Which lines run from the one containing "(517, 259) = (925, 342): brown" to the end of the entries? Copy them exactly, both ends included, and give nothing else.

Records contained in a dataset
Segment Open

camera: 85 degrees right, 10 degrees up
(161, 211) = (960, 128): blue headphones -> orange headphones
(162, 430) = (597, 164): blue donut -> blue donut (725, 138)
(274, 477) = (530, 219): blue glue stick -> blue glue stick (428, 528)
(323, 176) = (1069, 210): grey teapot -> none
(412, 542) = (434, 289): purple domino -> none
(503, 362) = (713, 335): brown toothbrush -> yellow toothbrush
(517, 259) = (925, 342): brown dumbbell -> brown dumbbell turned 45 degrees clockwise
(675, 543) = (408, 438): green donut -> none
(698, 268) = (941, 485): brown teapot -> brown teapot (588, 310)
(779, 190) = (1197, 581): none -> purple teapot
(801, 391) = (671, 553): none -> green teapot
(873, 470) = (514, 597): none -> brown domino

Segment Closed

▸ **Solution for this exercise**:
(517, 259) = (925, 342): brown dumbbell -> brown dumbbell turned 45 degrees clockwise
(675, 543) = (408, 438): green donut -> none
(698, 268) = (941, 485): brown teapot -> brown teapot (588, 310)
(779, 190) = (1197, 581): none -> purple teapot
(801, 391) = (671, 553): none -> green teapot
(873, 470) = (514, 597): none -> brown domino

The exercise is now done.